--- Data for this task ---
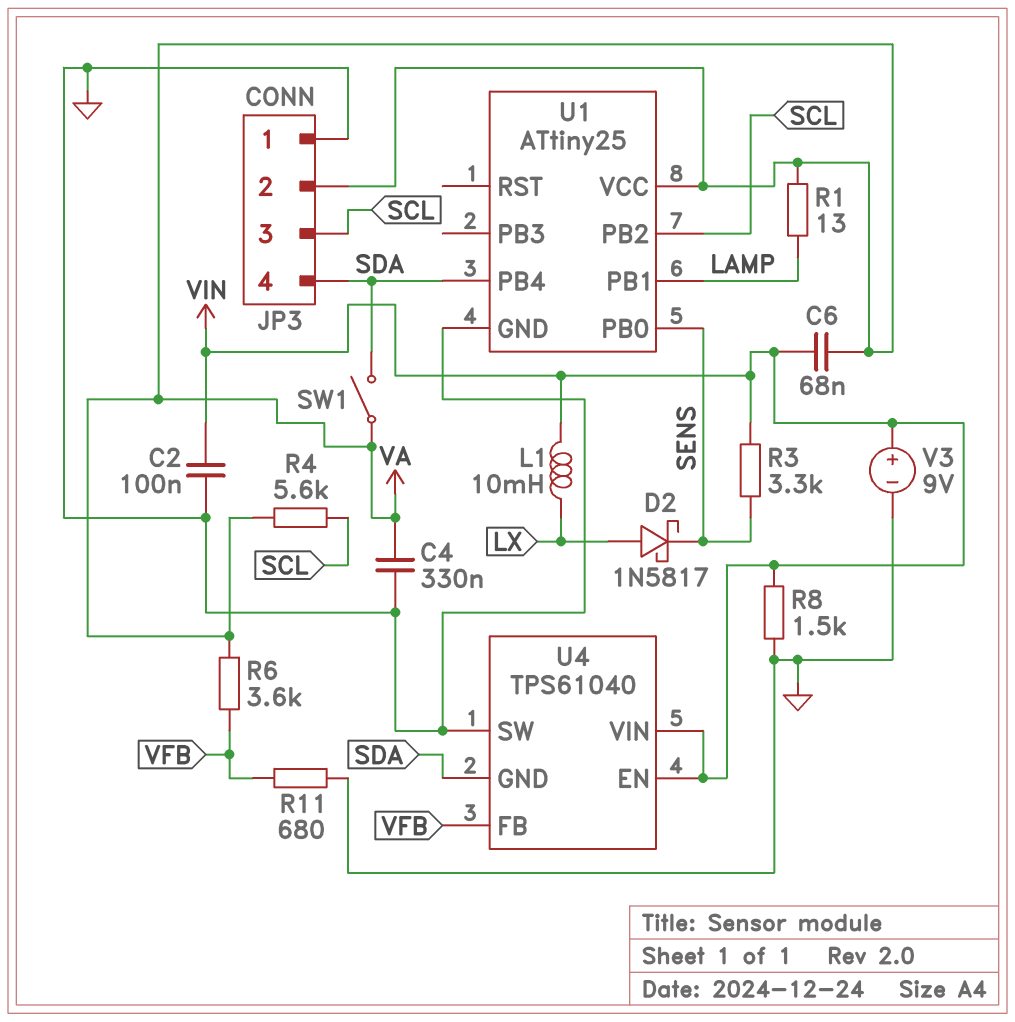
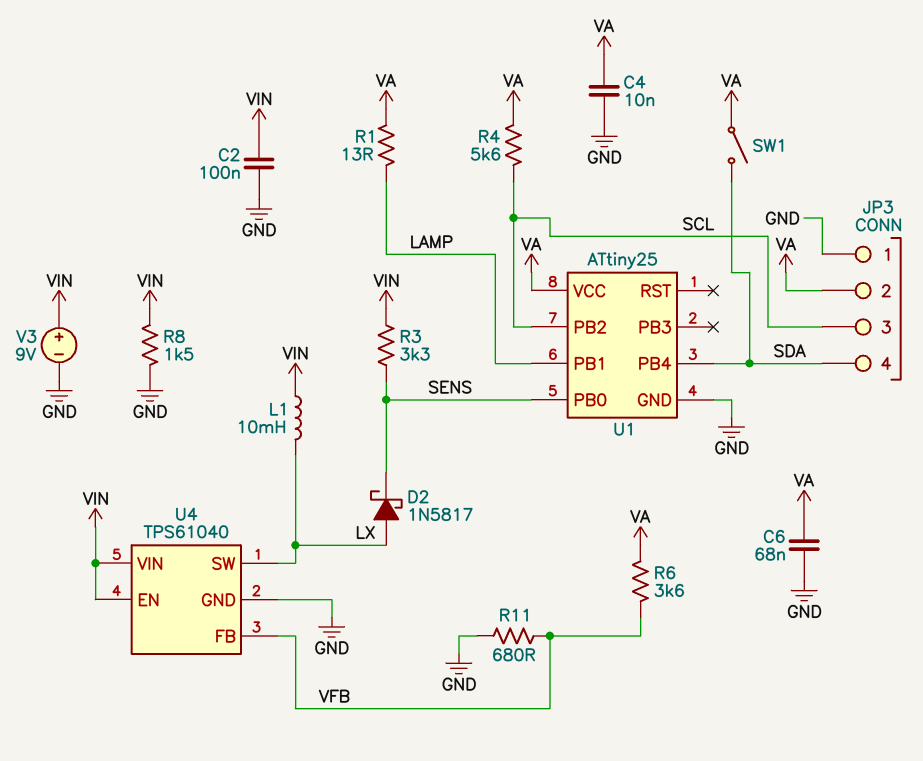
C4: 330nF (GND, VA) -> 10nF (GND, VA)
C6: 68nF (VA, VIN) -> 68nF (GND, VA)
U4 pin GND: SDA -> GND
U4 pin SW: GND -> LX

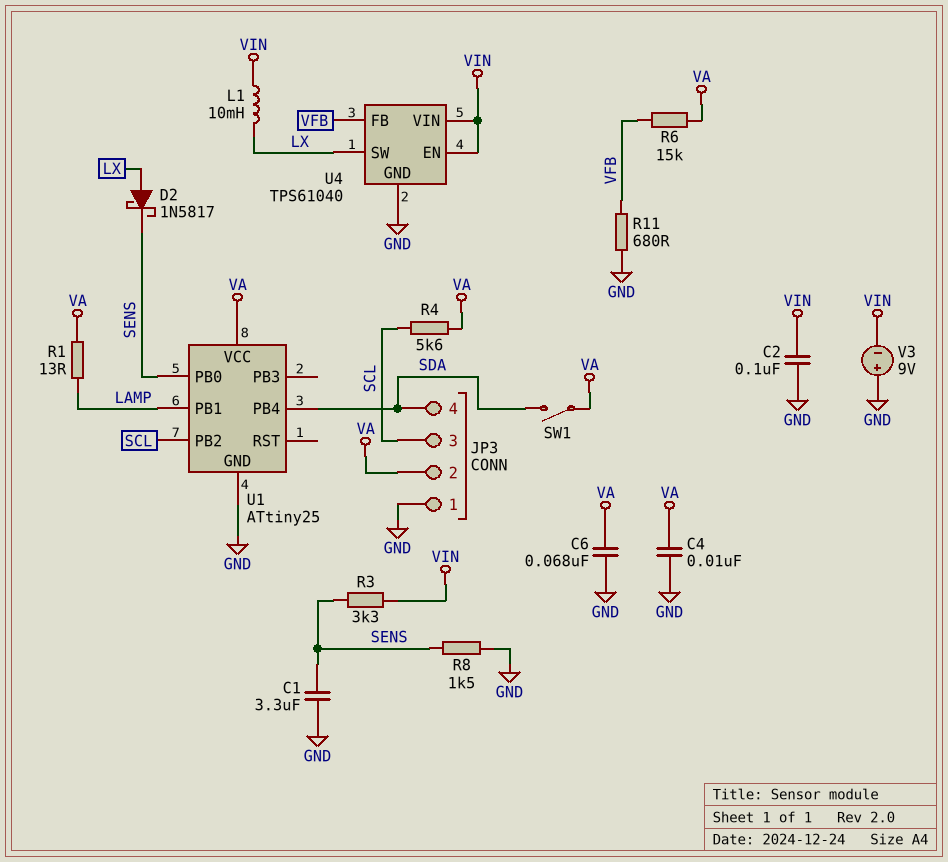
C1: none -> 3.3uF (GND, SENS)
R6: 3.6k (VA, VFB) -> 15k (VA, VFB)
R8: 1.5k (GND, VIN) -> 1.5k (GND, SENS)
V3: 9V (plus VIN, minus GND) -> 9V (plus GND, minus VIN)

--- Work to be completed ---
Each line from the one containing "C1: none -> 3.3uF (GND, SENS)" through the last line of the entries is to be copied exactly, with no other lines added.

--- Exercise output ---
C1: none -> 3.3uF (GND, SENS)
R6: 3.6k (VA, VFB) -> 15k (VA, VFB)
R8: 1.5k (GND, VIN) -> 1.5k (GND, SENS)
V3: 9V (plus VIN, minus GND) -> 9V (plus GND, minus VIN)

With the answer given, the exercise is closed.